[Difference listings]
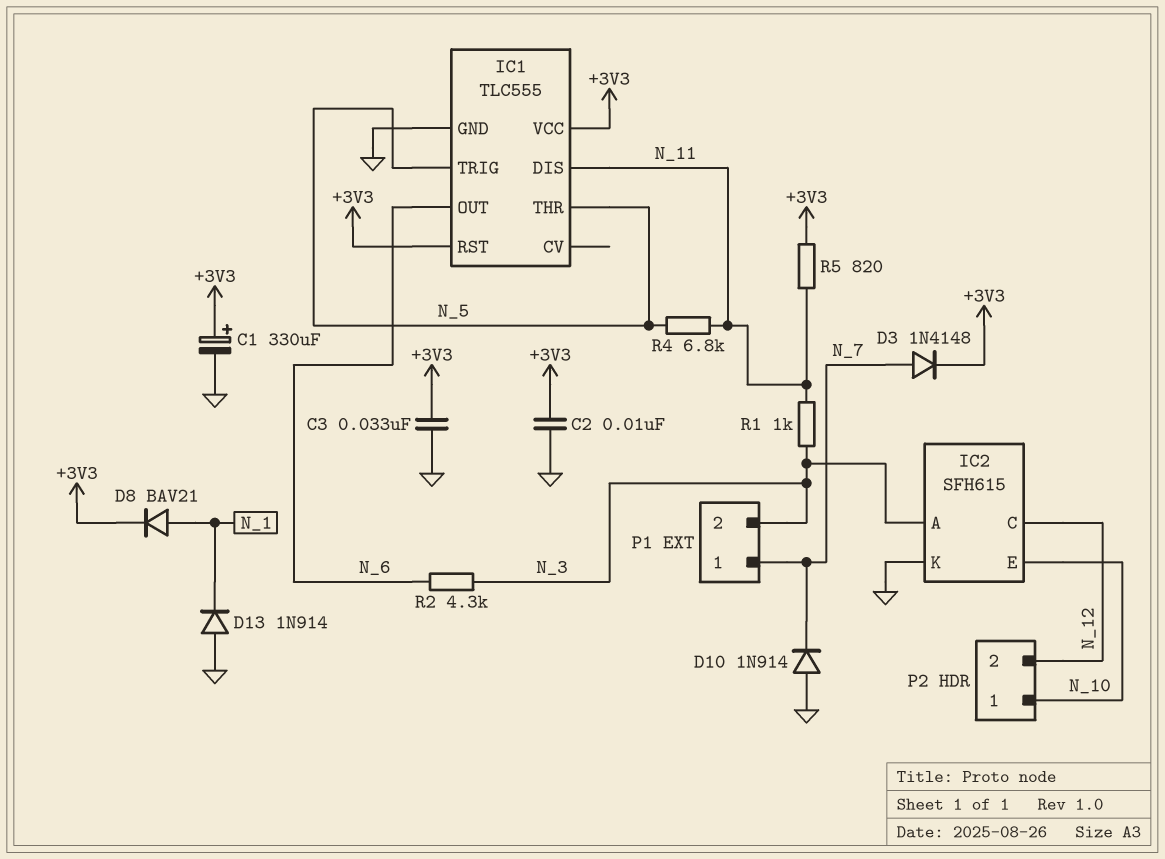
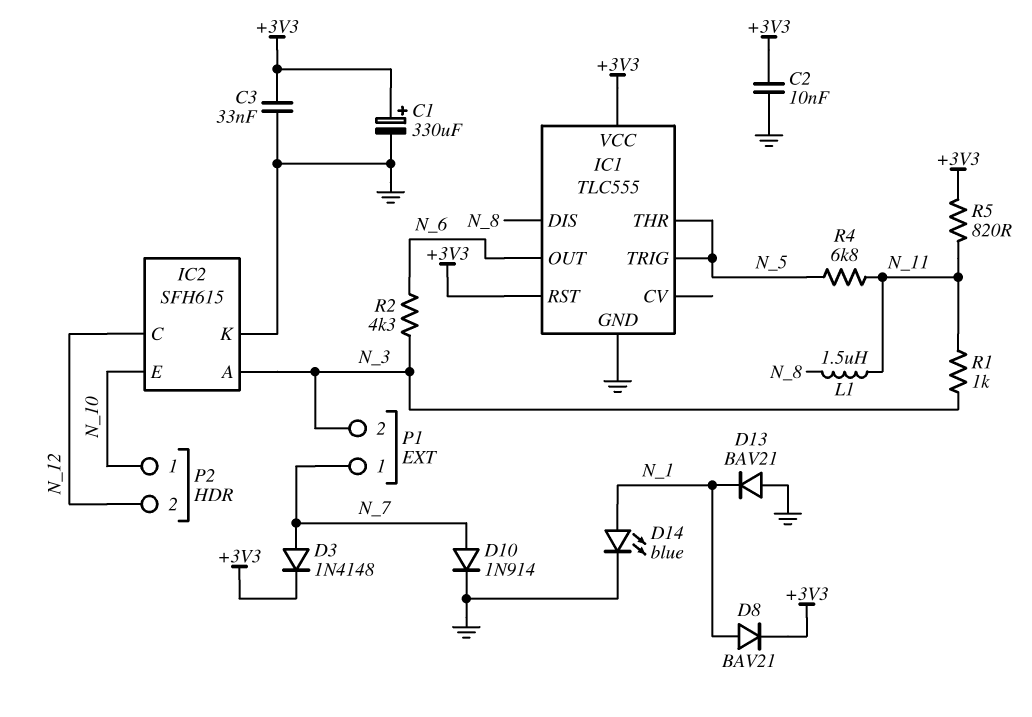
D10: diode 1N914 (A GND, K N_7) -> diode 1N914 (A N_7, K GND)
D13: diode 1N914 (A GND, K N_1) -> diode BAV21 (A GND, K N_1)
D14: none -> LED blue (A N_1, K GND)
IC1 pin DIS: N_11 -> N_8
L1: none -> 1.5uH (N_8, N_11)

---

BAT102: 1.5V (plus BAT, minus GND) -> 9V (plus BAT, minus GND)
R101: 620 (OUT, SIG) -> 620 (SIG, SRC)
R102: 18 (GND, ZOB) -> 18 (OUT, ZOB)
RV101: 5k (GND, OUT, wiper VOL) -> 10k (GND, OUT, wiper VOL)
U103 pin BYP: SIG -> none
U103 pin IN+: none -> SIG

...

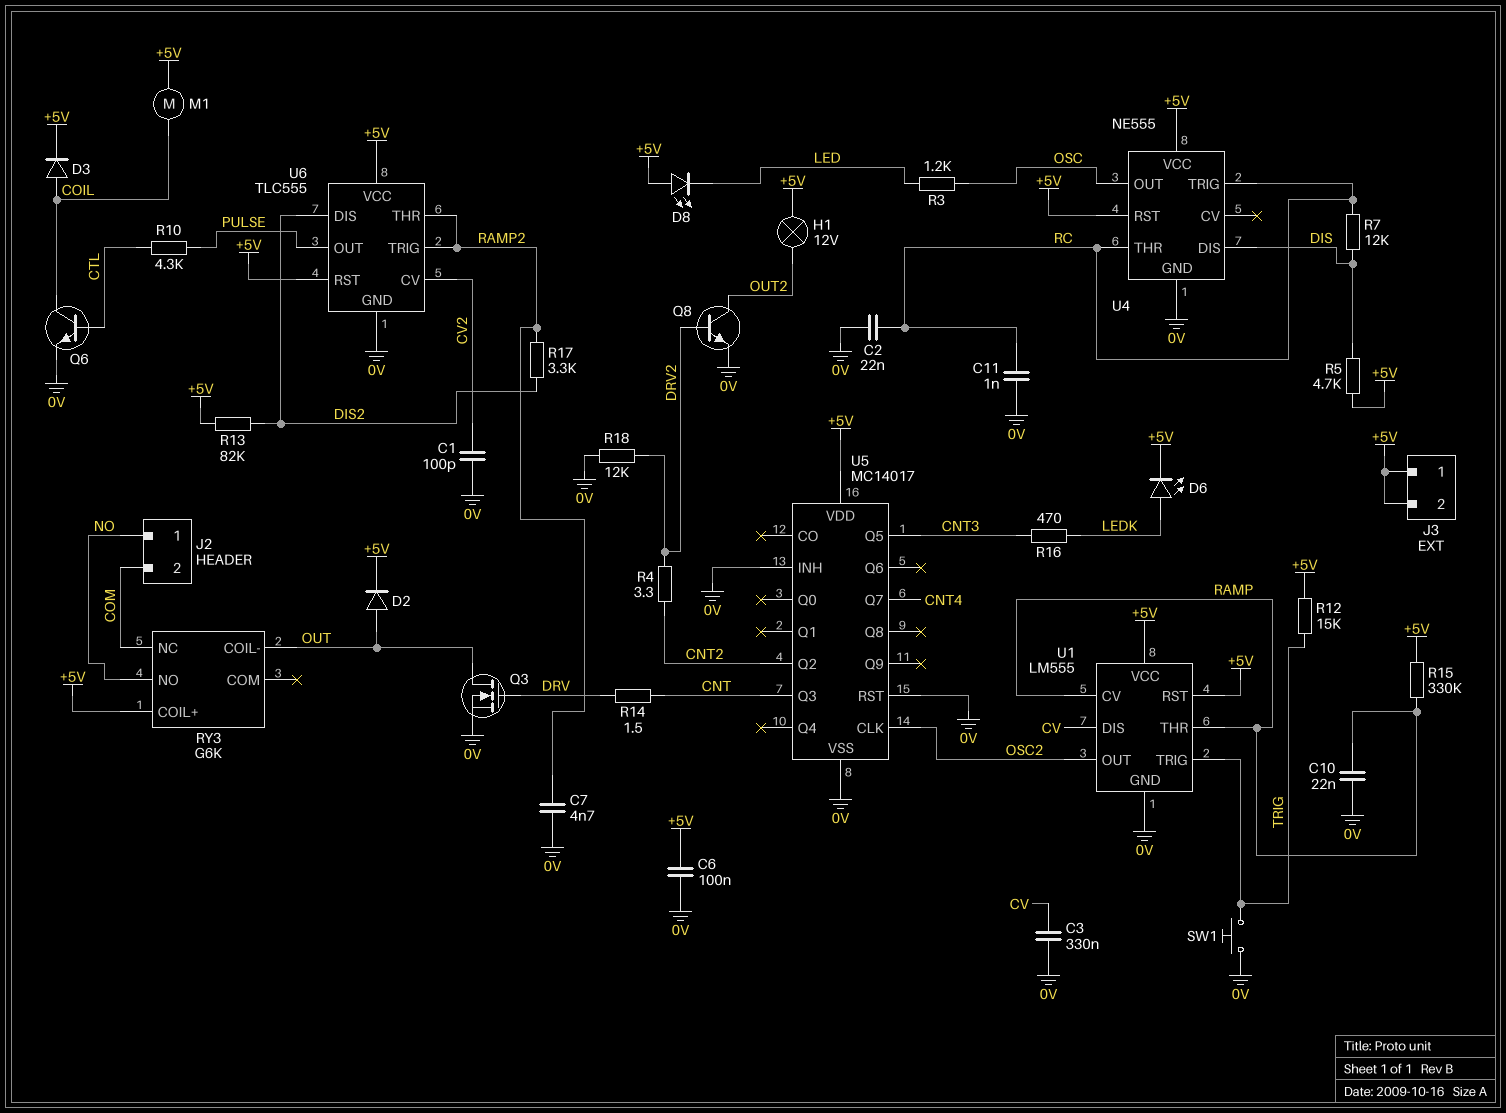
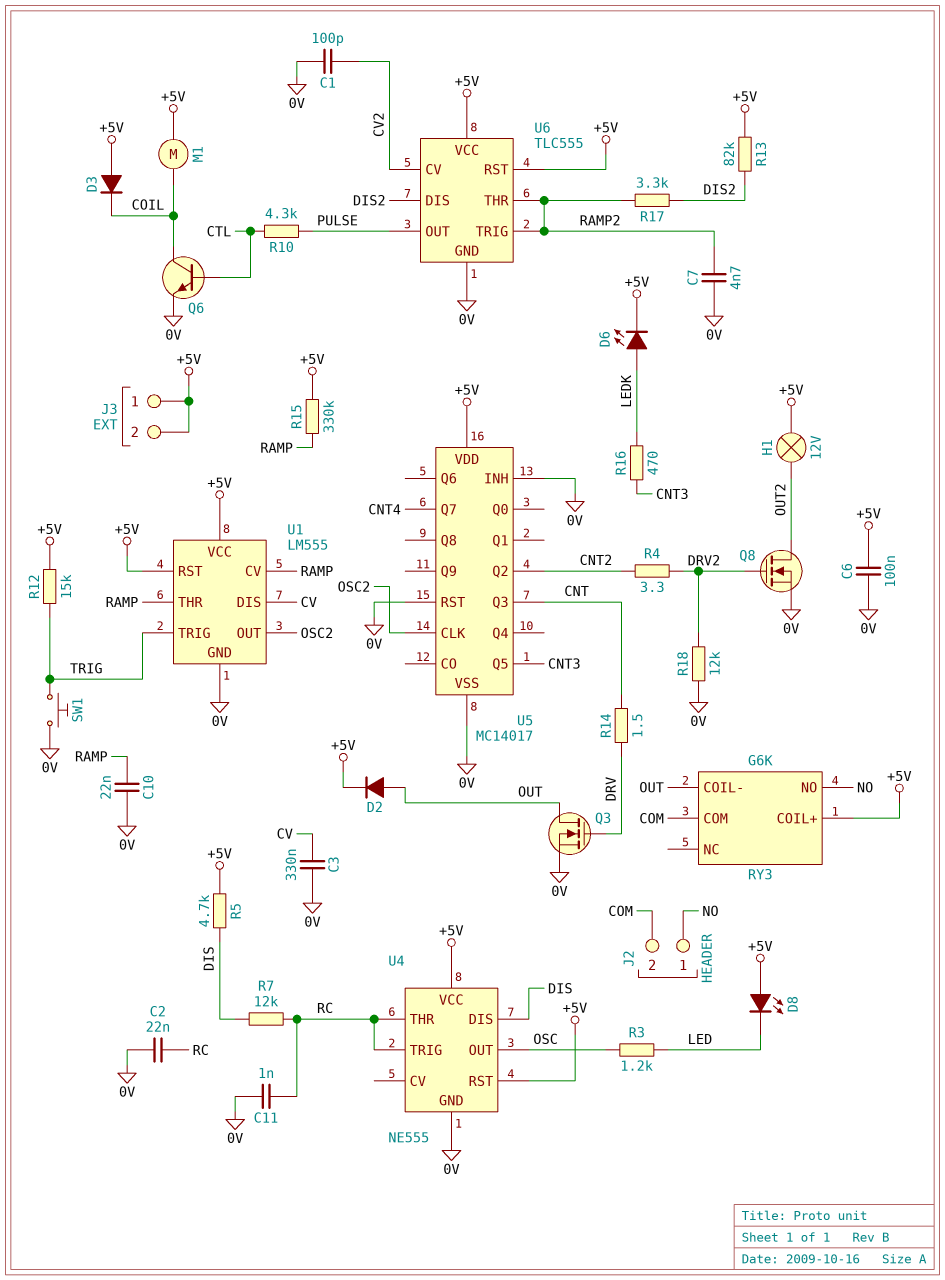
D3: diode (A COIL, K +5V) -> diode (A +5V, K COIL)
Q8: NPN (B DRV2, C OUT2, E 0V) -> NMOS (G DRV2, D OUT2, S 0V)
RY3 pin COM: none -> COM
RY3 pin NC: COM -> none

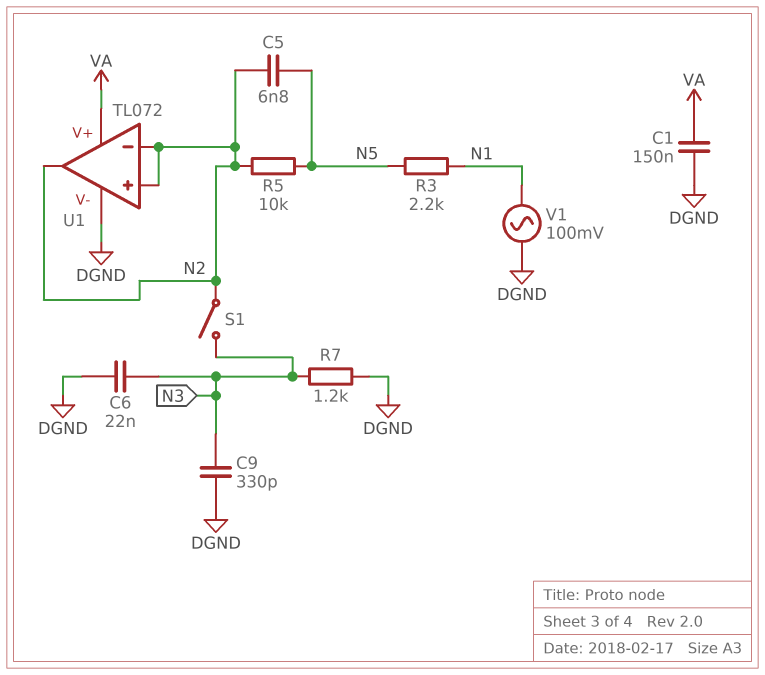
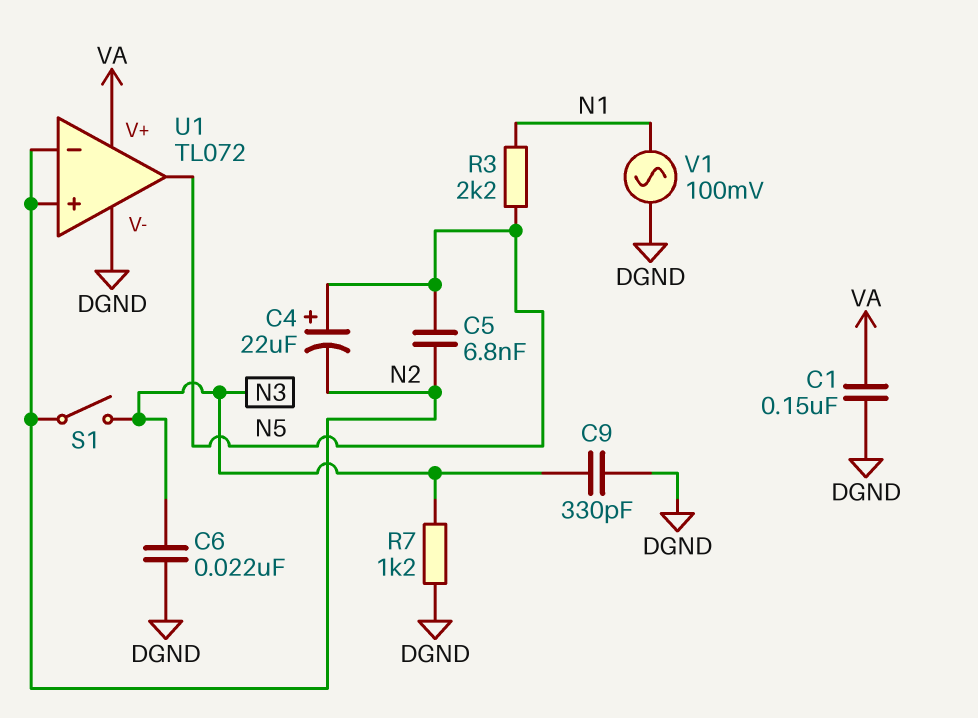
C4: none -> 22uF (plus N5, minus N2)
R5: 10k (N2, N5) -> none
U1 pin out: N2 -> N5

**What you are asked to do**: With the pictures omitted, copy the entries above exactly from the line containing "Q8: NPN (B DRV2, C" through the line containing "U1 pin out: N2 -> N5", both lines included.

**Solution for this problem**:
Q8: NPN (B DRV2, C OUT2, E 0V) -> NMOS (G DRV2, D OUT2, S 0V)
RY3 pin COM: none -> COM
RY3 pin NC: COM -> none

C4: none -> 22uF (plus N5, minus N2)
R5: 10k (N2, N5) -> none
U1 pin out: N2 -> N5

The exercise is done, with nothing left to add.